• _Aim of the task_: The lines to extract run from the first line of the material below to the line containing "[(610,0),(604,0),(597,42),(610,44),(610,0)]", both included; leave the pictures behind.

• _Information supplied_:
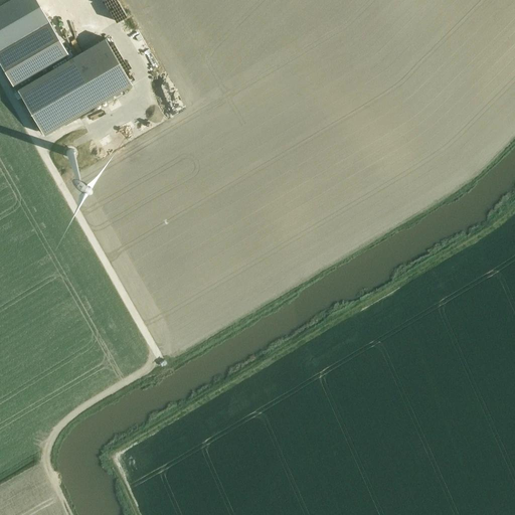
[(36,0),(8,0),(0,5),(0,47),(48,20),(36,0)]
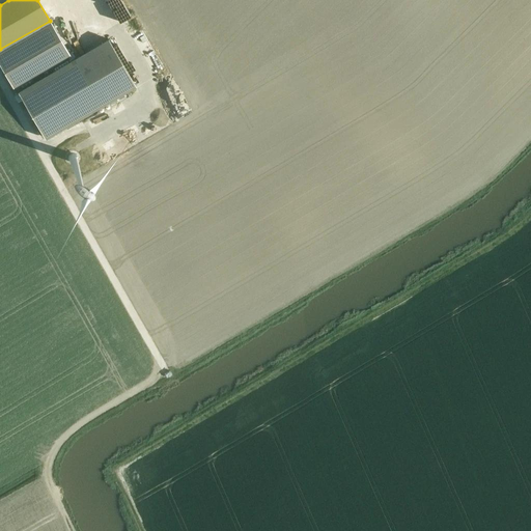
[(117,17),(124,12),(119,4),(112,8),(117,17)]
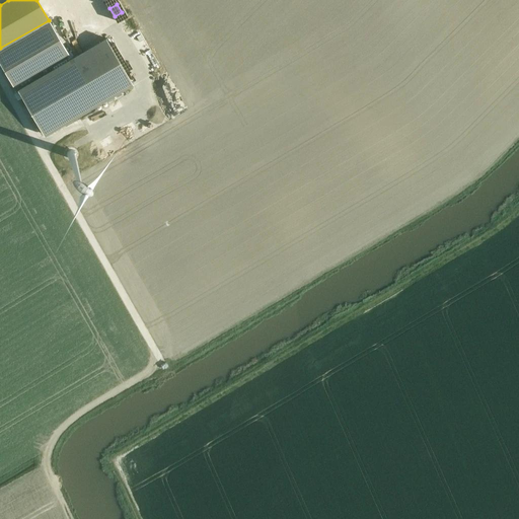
[(123,27),(128,25),(124,16),(119,18),(123,27)]
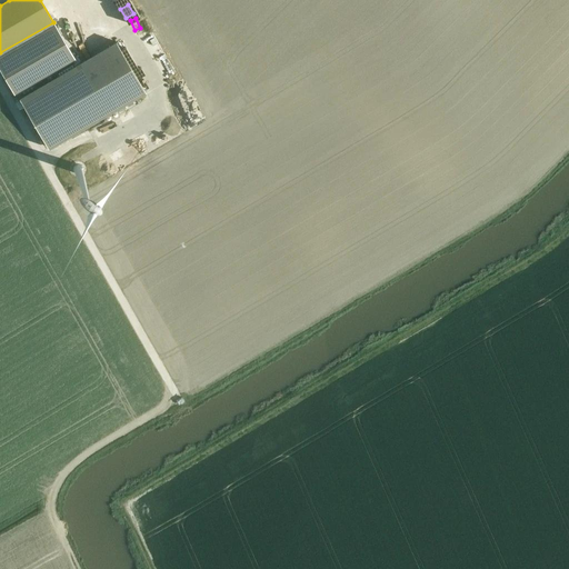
[(0,66),(16,93),(75,59),(53,23),(0,55),(0,66)]
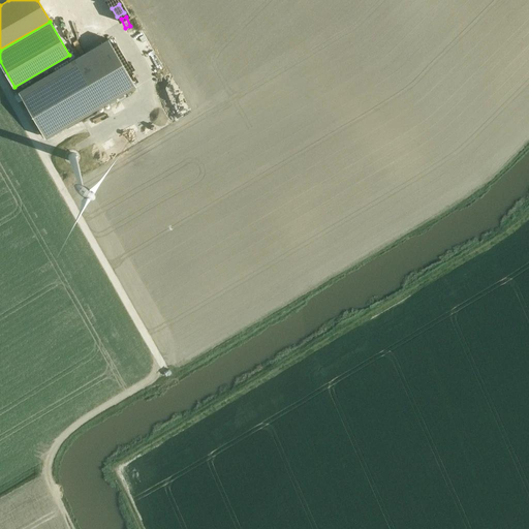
[(107,38),(18,91),(44,137),(134,85),(107,38)]
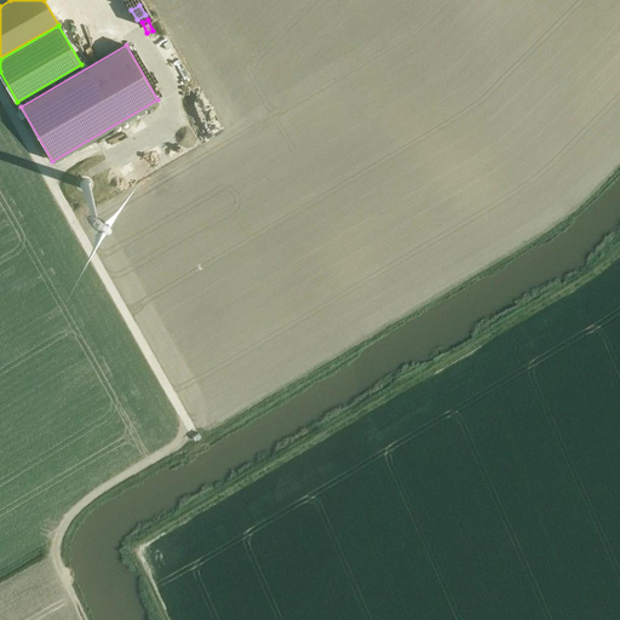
All buildings are outlined.
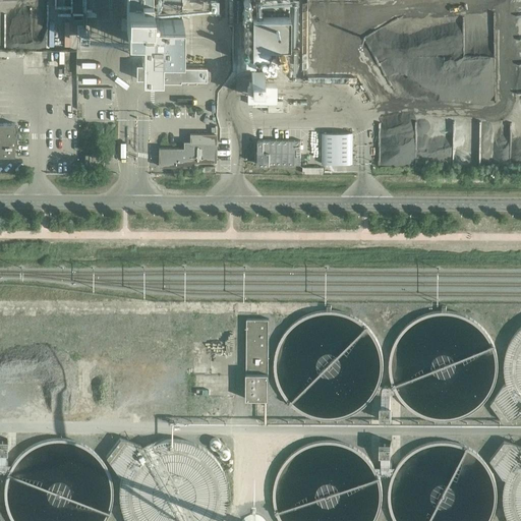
[(181,30),(181,0),(126,0),(126,30),(140,30),(140,39),(140,47),(181,48),(181,38),(181,30)]
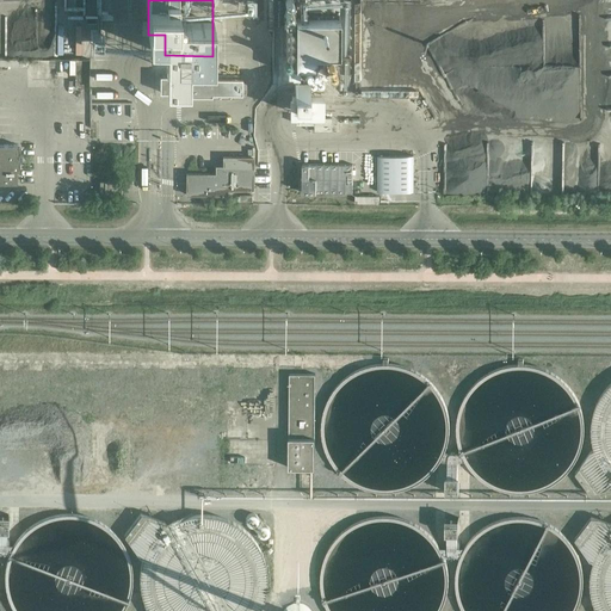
[(610,0),(604,0),(597,42),(610,44),(610,0)]
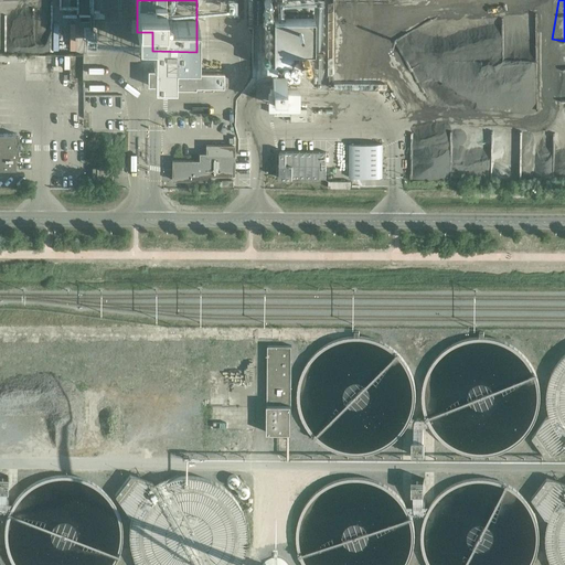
[(296,1),(287,1),(286,10),(296,11),(296,1)]
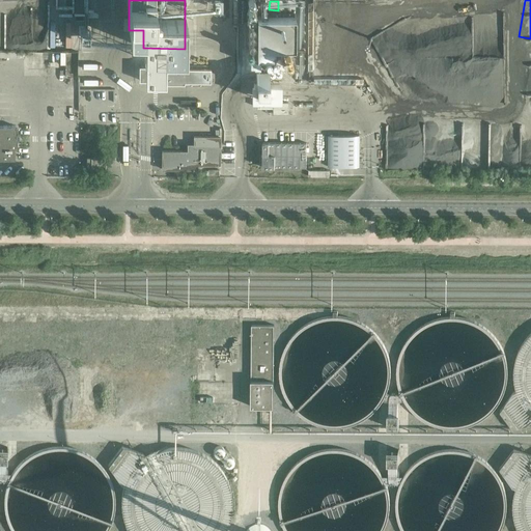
[(295,47),(296,17),(257,17),(256,56),(274,56),(274,47),(295,47)]
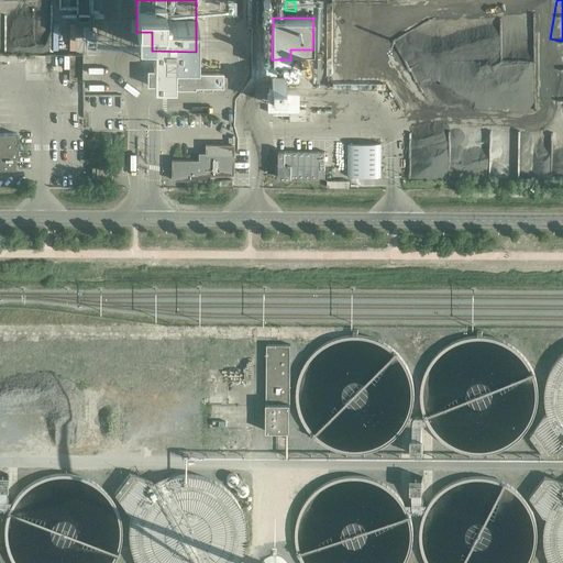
[(223,87),(223,73),(177,73),(177,62),(158,62),(158,69),(147,69),(147,85),(173,85),(173,87),(223,87)]
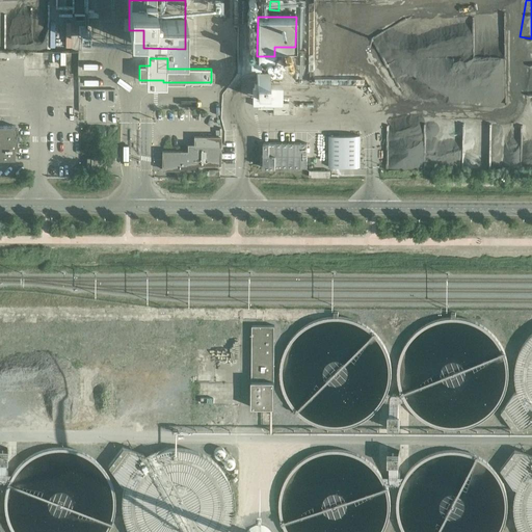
[(280,98),(280,82),(254,81),(254,98),(280,98)]
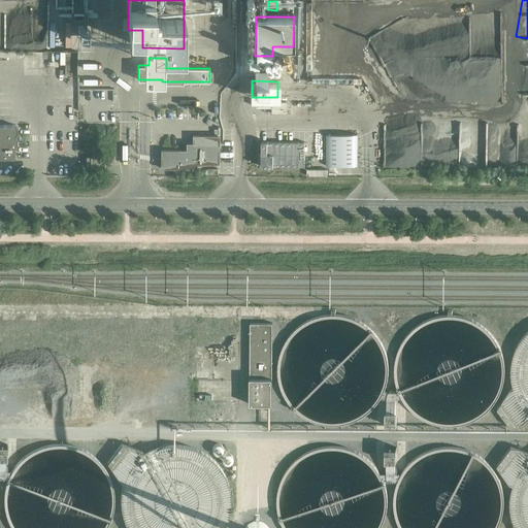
[(287,111),(287,102),(255,101),(255,106),(271,107),(271,111),(287,111)]
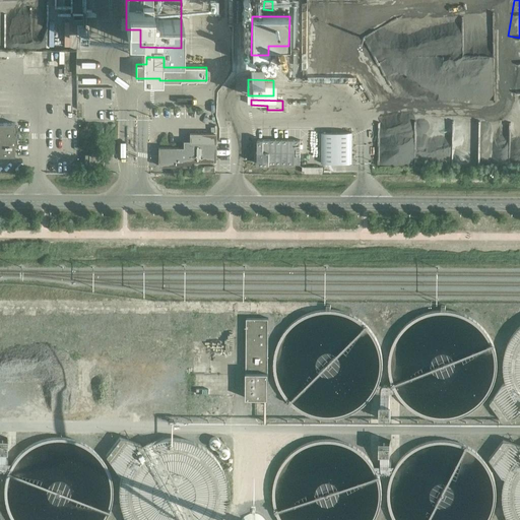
[(17,144),(17,133),(14,133),(14,123),(0,122),(0,154),(14,155),(14,144),(17,144)]
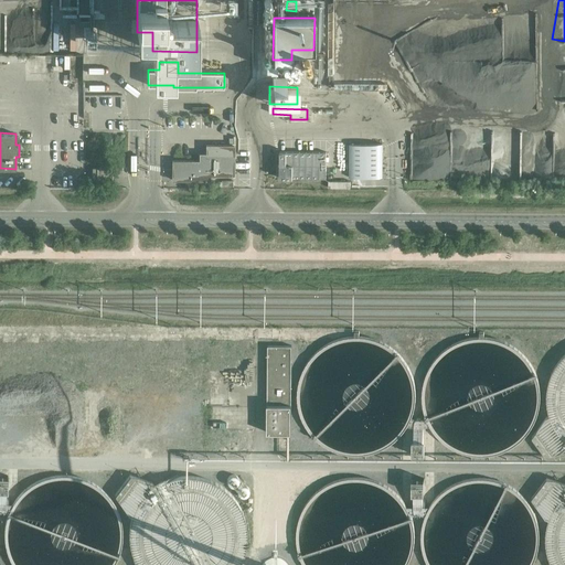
[(234,176),(234,161),(234,145),(206,145),(206,161),(172,161),(172,180),(211,180),(211,174),(234,176)]
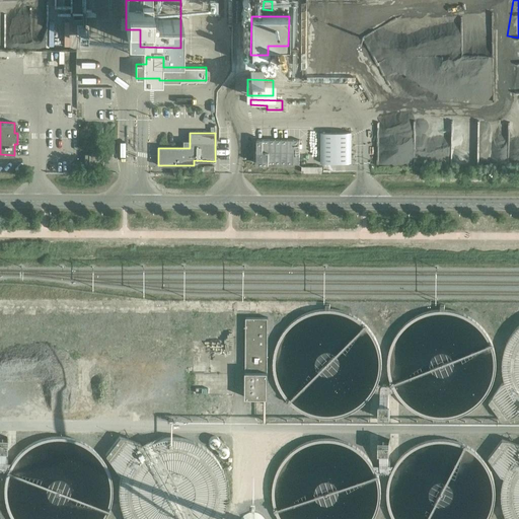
[(353,160),(353,135),(321,135),(321,160),(353,160)]
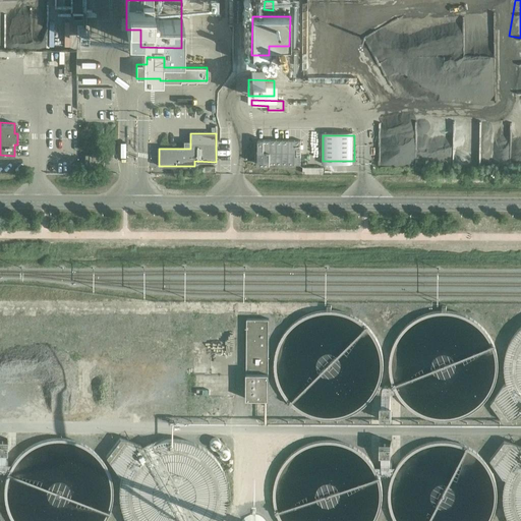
[(300,165),(301,140),(258,140),(257,164),(300,165)]
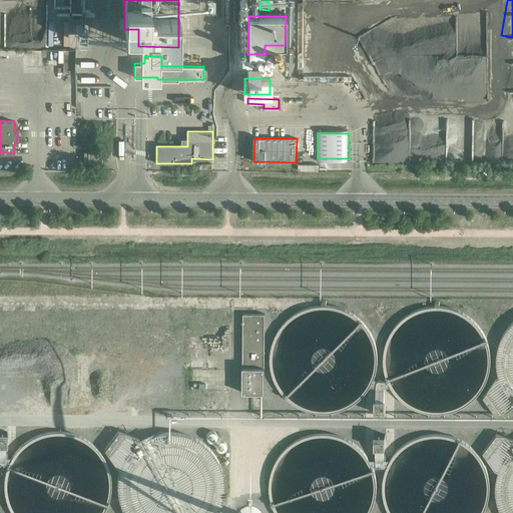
[(101,163),(101,152),(84,151),(84,162),(101,163)]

• _Response_:
[(36,0),(8,0),(0,5),(0,47),(48,20),(36,0)]
[(117,17),(124,12),(119,4),(112,8),(117,17)]
[(123,27),(128,25),(124,16),(119,18),(123,27)]
[(0,66),(16,93),(75,59),(53,23),(0,55),(0,66)]
[(107,38),(18,91),(44,137),(134,85),(107,38)]
All buildings are outlined.
[(181,30),(181,0),(126,0),(126,30),(140,30),(140,39),(140,47),(181,48),(181,38),(181,30)]
[(610,0),(604,0),(597,42),(610,44),(610,0)]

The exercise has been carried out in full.